**TASK OBJECTIVE**
At the line with "cap (black) <606 190 666 225> -> none", start repeating the data, and continue line by line through the final line, exactly.

**DATA BLOCK**

*****

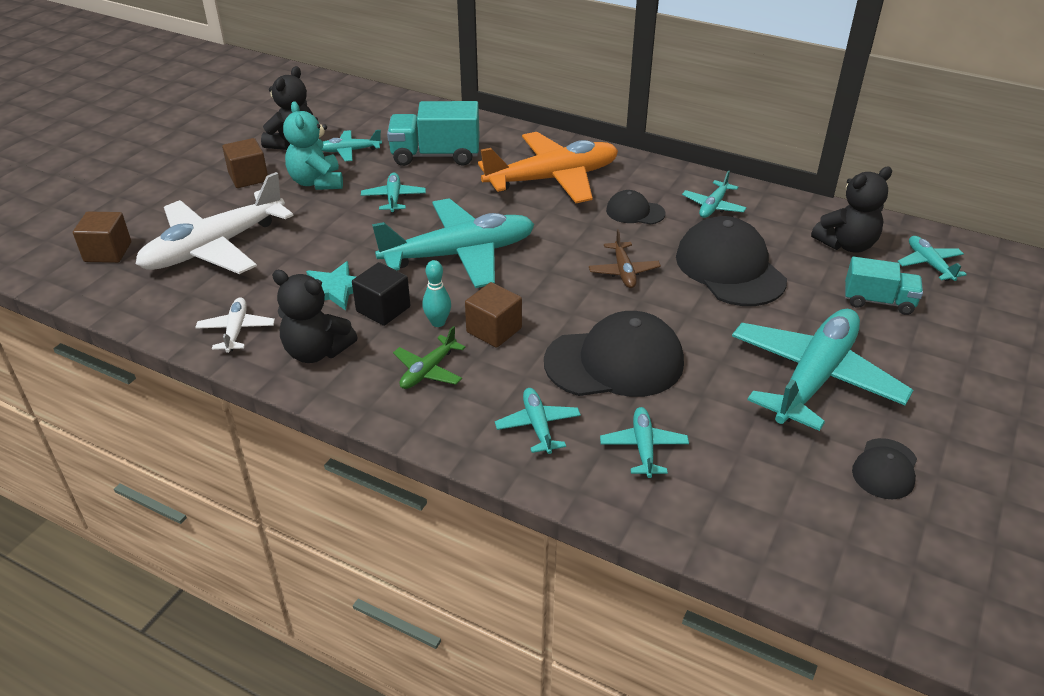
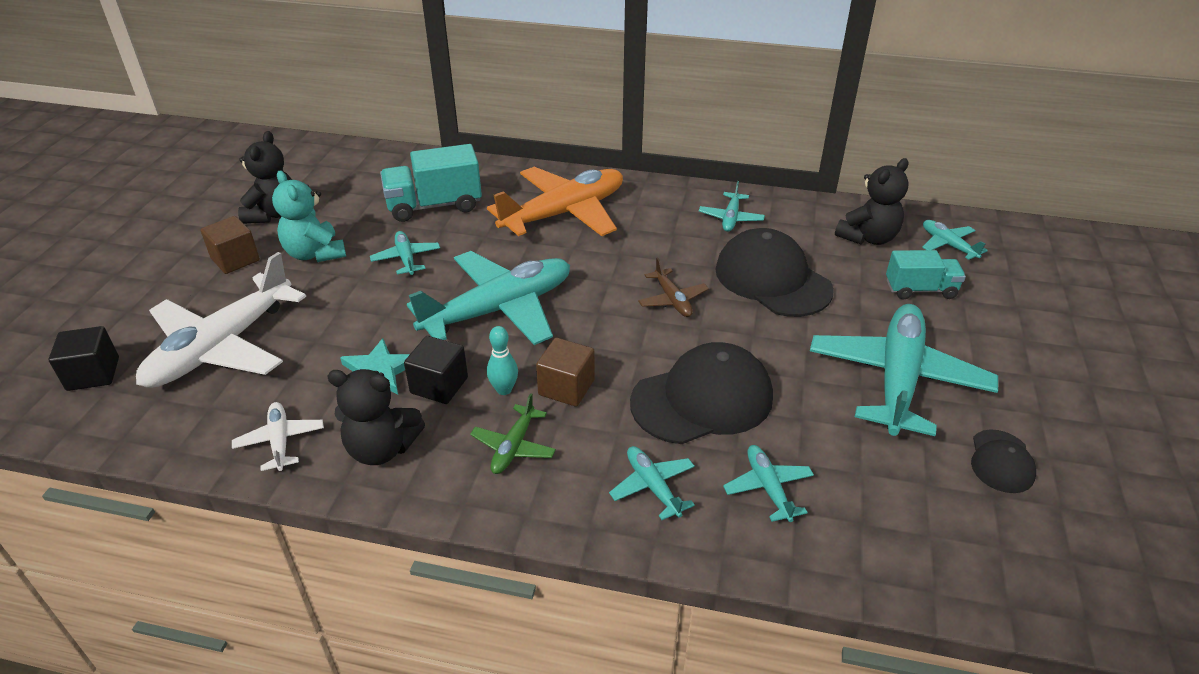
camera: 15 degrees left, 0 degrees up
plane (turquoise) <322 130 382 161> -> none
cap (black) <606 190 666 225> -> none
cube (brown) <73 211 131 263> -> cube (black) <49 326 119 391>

*****

**RESPONSE TO THE EXERCISE**
cap (black) <606 190 666 225> -> none
cube (brown) <73 211 131 263> -> cube (black) <49 326 119 391>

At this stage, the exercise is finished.